Work instructions: Please repeat, from the entries that follow, the lines from the one containing "D206: schottky (A" through the one containing "V201: 3.3V (plus" exactly, adding nothing.

Data supplied:

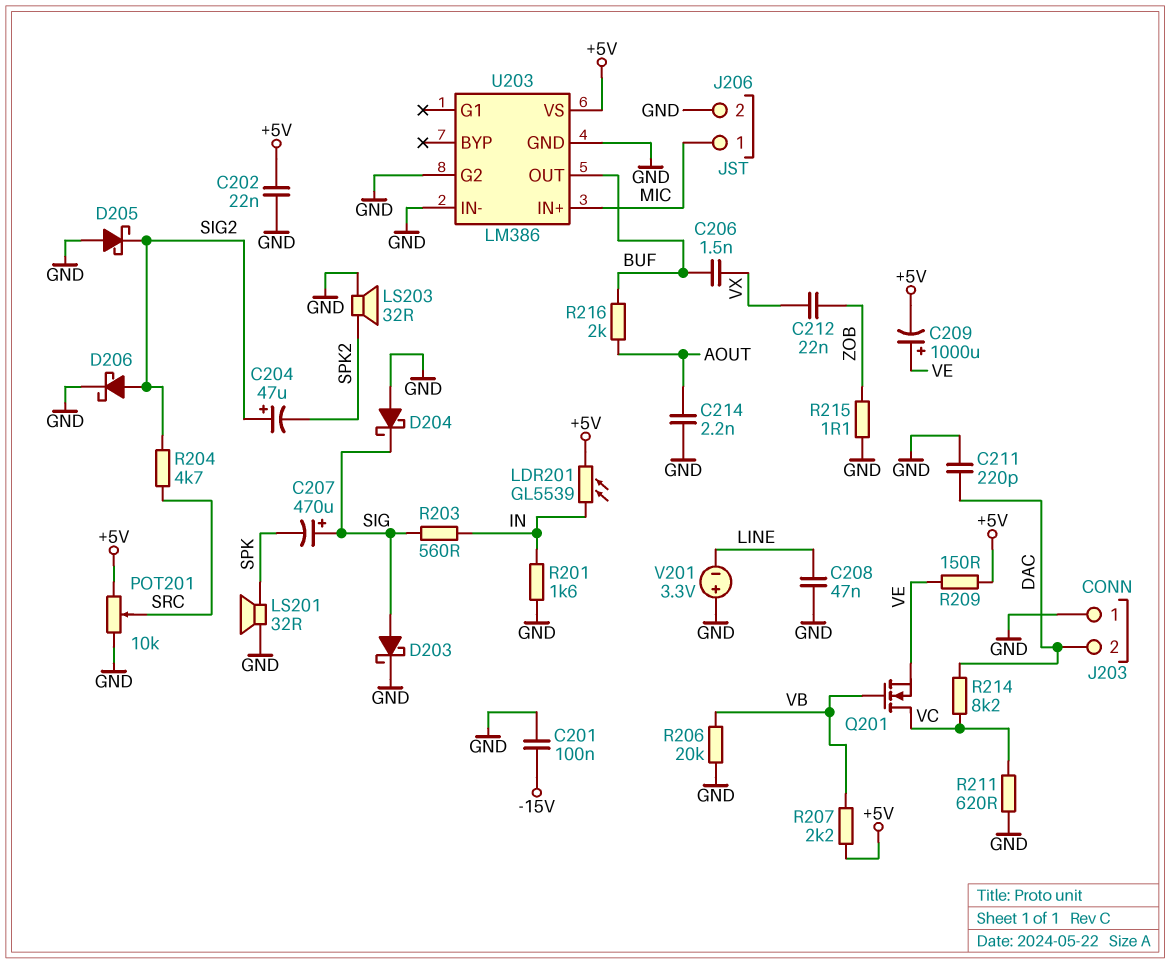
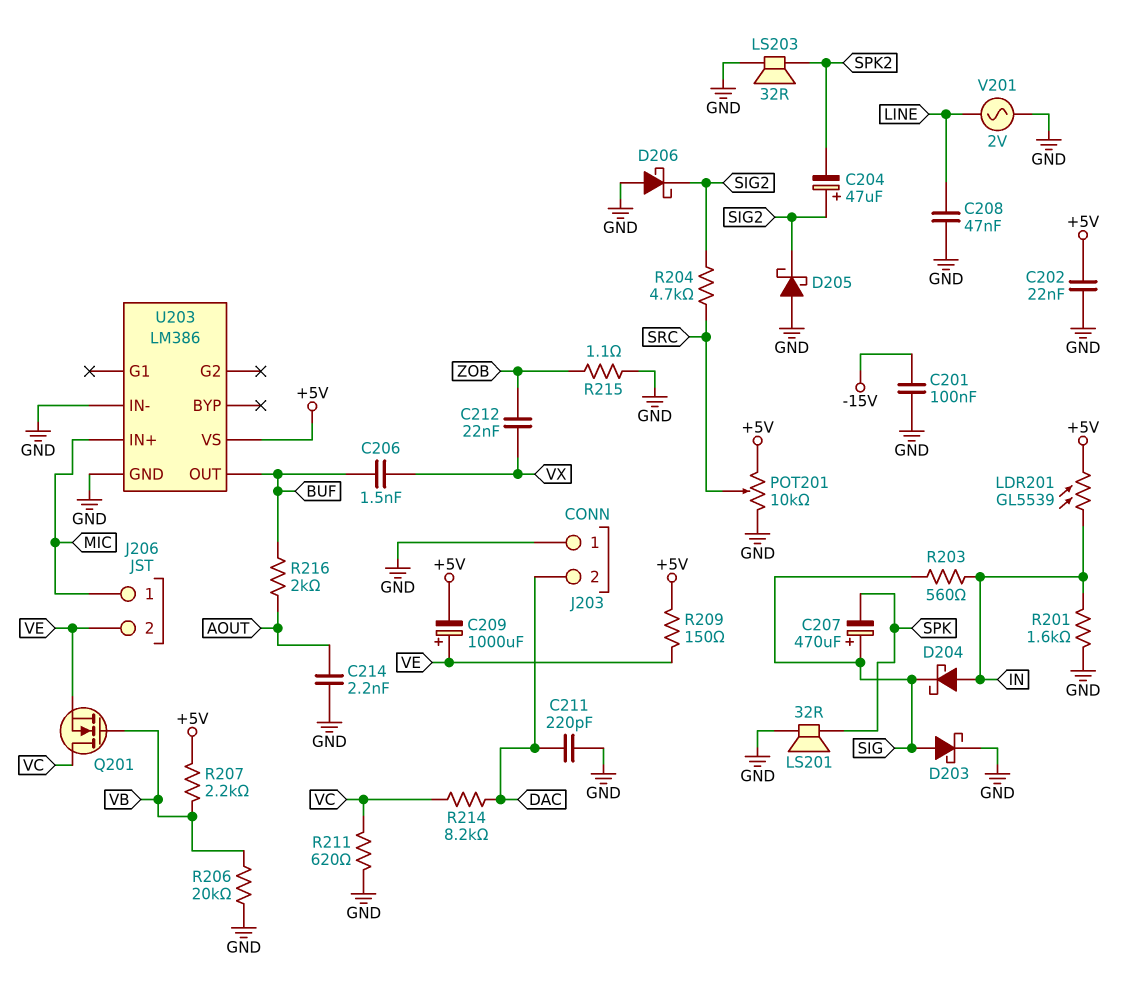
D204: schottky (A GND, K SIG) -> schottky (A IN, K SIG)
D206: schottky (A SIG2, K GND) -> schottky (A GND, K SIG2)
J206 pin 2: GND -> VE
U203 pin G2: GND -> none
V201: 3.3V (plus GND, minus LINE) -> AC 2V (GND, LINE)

---

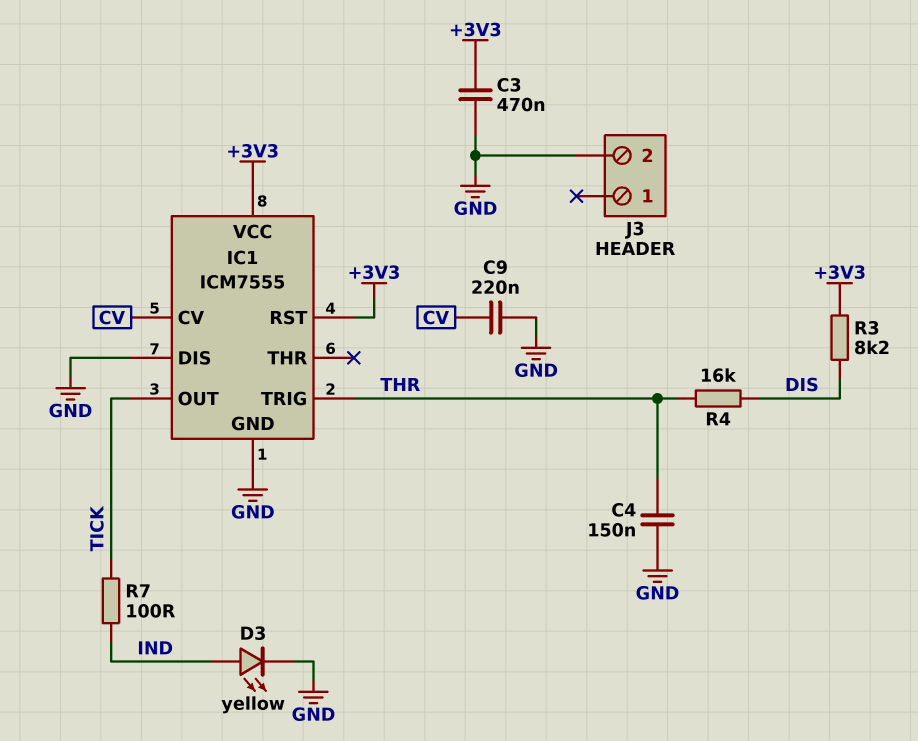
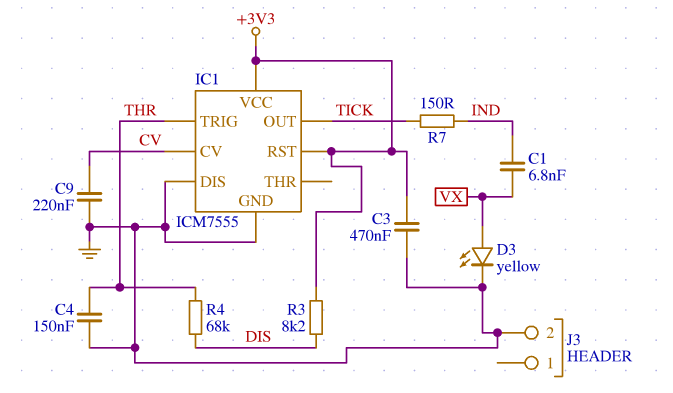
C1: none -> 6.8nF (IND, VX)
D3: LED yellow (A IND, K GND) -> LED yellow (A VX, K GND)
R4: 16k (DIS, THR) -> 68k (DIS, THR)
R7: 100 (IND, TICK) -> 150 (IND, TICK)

Exercise result:
D206: schottky (A SIG2, K GND) -> schottky (A GND, K SIG2)
J206 pin 2: GND -> VE
U203 pin G2: GND -> none
V201: 3.3V (plus GND, minus LINE) -> AC 2V (GND, LINE)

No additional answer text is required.